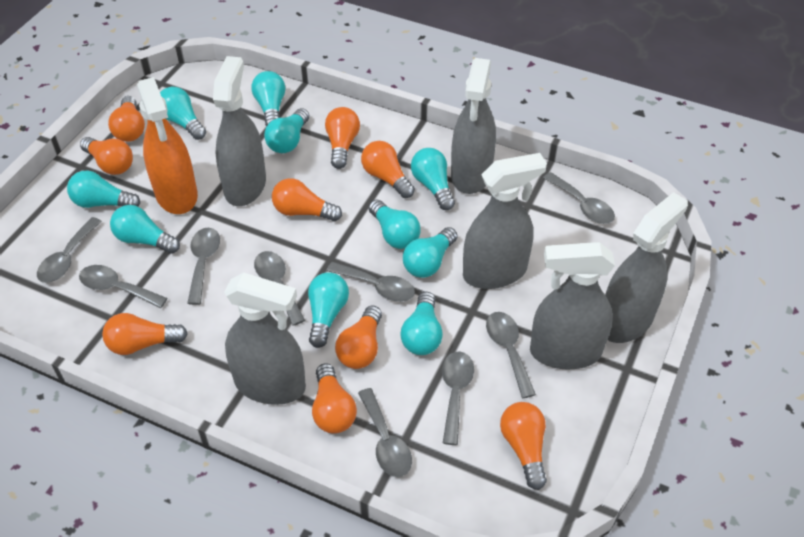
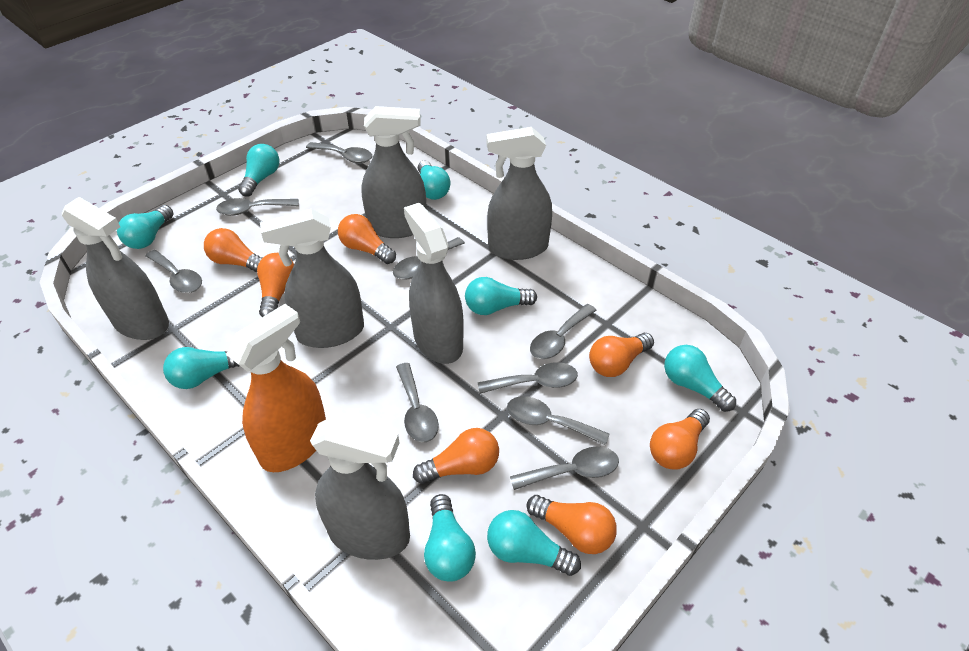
orange light bulb: 9 -> 7
turquoise light bulb: 10 -> 8

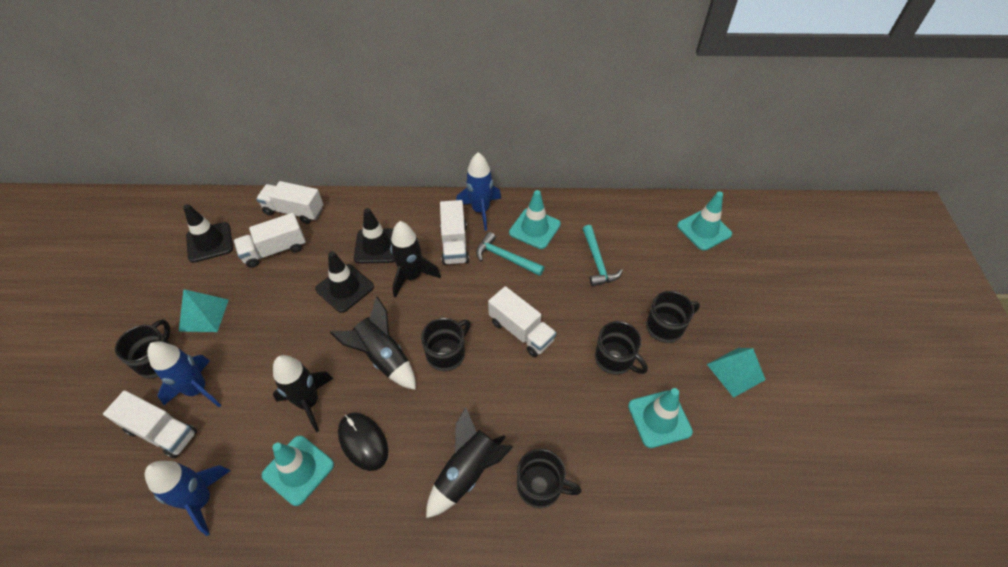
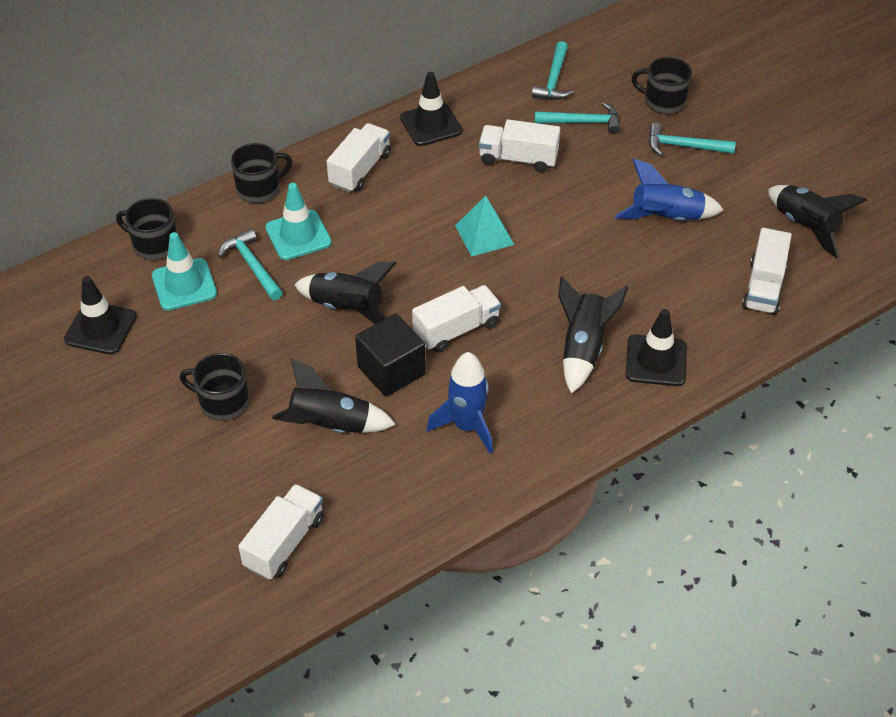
black cube: 0 -> 1
black mouse: 1 -> 0
black mug: 5 -> 4
blue rocket: 3 -> 2
turquoise hammer: 2 -> 4
turquoise pyramid: 2 -> 1
turquoise traffic cone: 4 -> 2

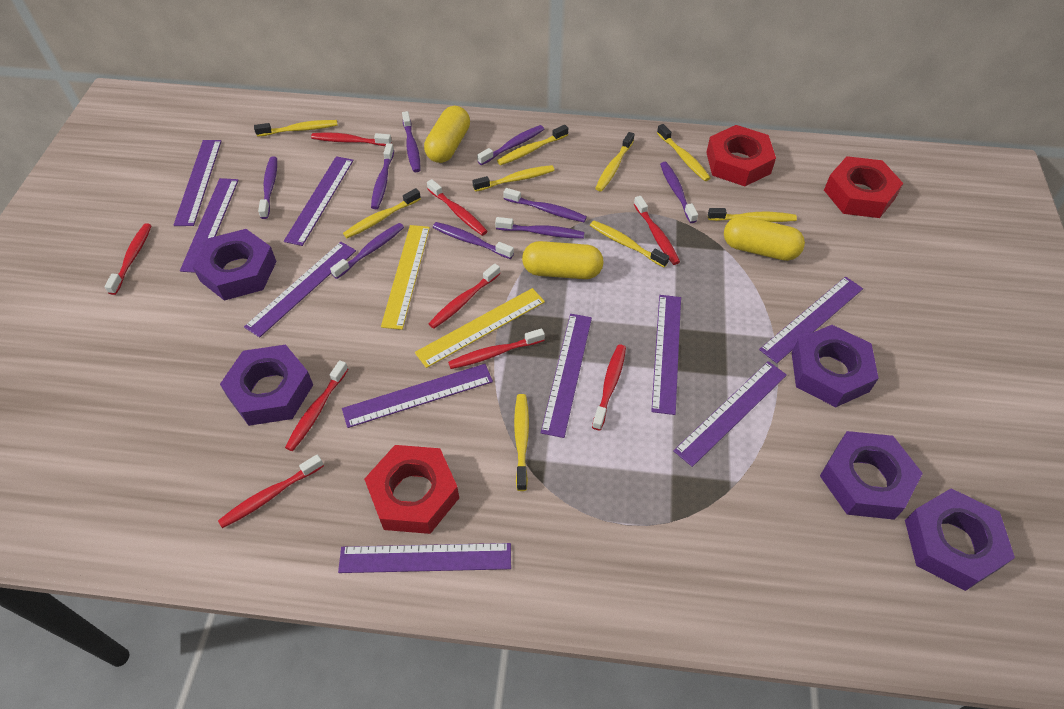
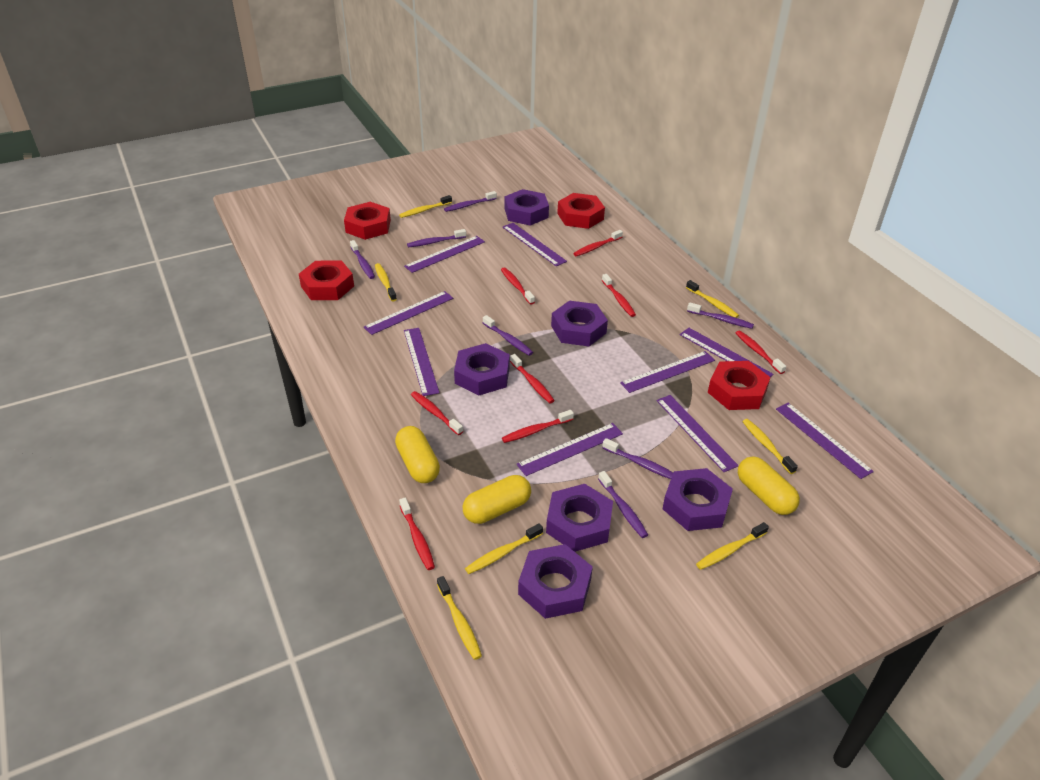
purple nut: 5 -> 6
purple ruler: 10 -> 9
purple toothbrush: 9 -> 7
red nut: 3 -> 4
red toothbrush: 9 -> 8
yellow ruler: 2 -> 0
yellow toothbrush: 9 -> 7

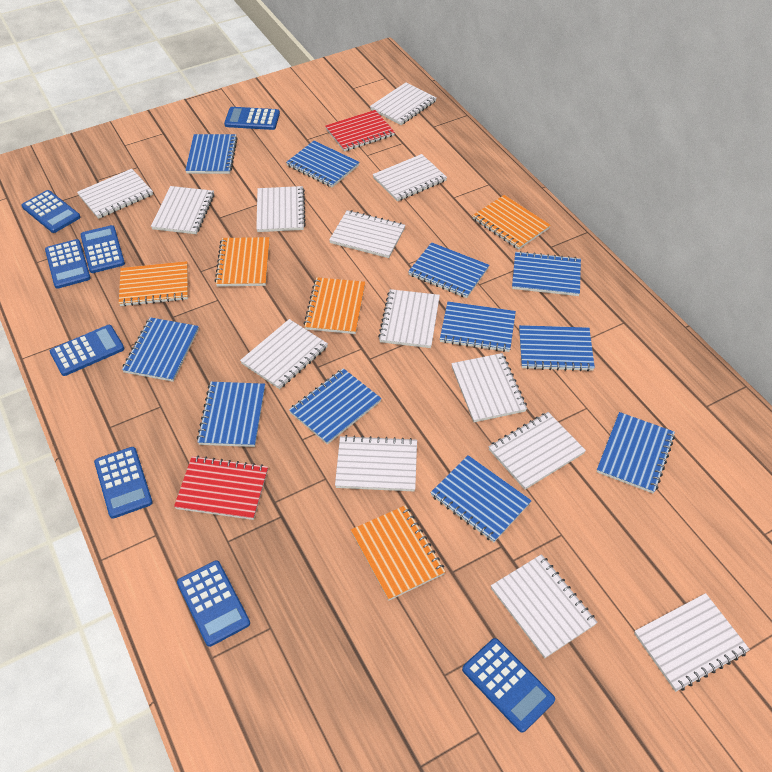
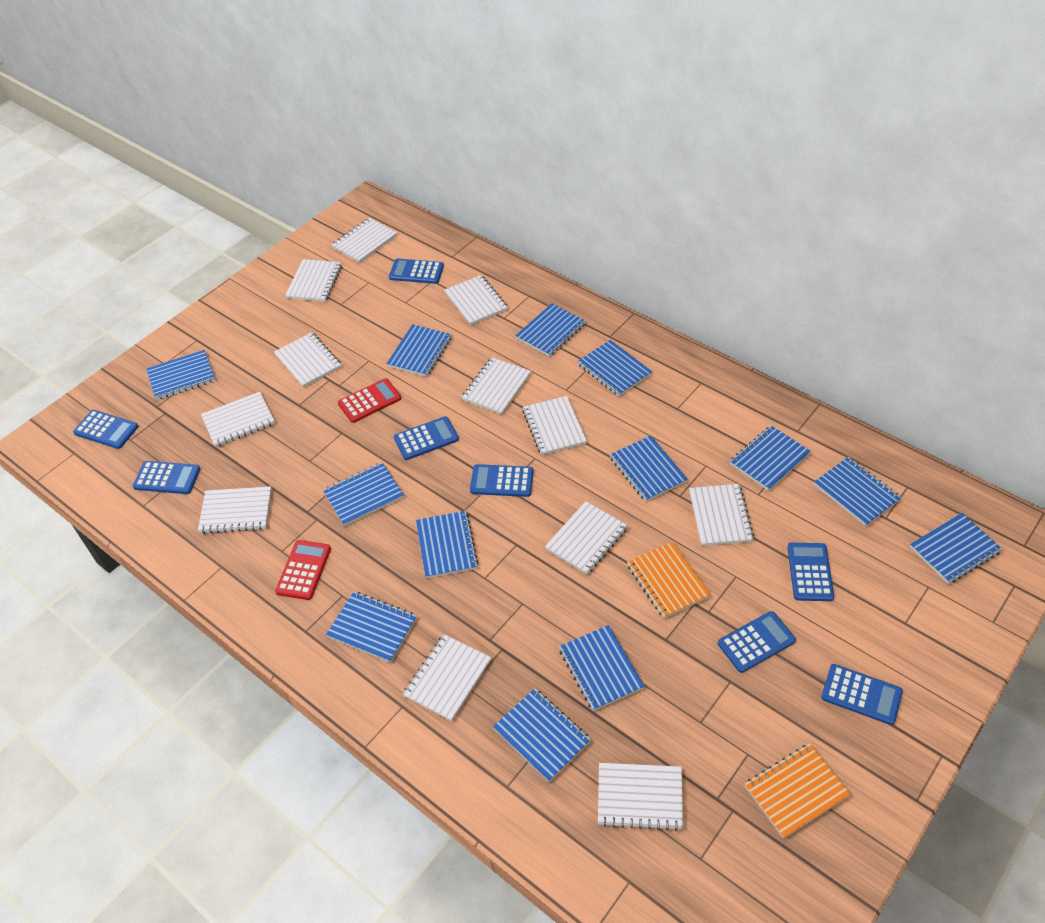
blue notebook: 11 -> 13
orange notebook: 5 -> 2
red calculator: 0 -> 2
red notebook: 2 -> 0
white notebook: 13 -> 12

::::::

# What you need to do
Give back the records above exactly, with no pictures.

# Response area
orange light bulb: 9 -> 7
turquoise light bulb: 10 -> 8

black cube: 0 -> 1
black mouse: 1 -> 0
black mug: 5 -> 4
blue rocket: 3 -> 2
turquoise hammer: 2 -> 4
turquoise pyramid: 2 -> 1
turquoise traffic cone: 4 -> 2

purple nut: 5 -> 6
purple ruler: 10 -> 9
purple toothbrush: 9 -> 7
red nut: 3 -> 4
red toothbrush: 9 -> 8
yellow ruler: 2 -> 0
yellow toothbrush: 9 -> 7

blue notebook: 11 -> 13
orange notebook: 5 -> 2
red calculator: 0 -> 2
red notebook: 2 -> 0
white notebook: 13 -> 12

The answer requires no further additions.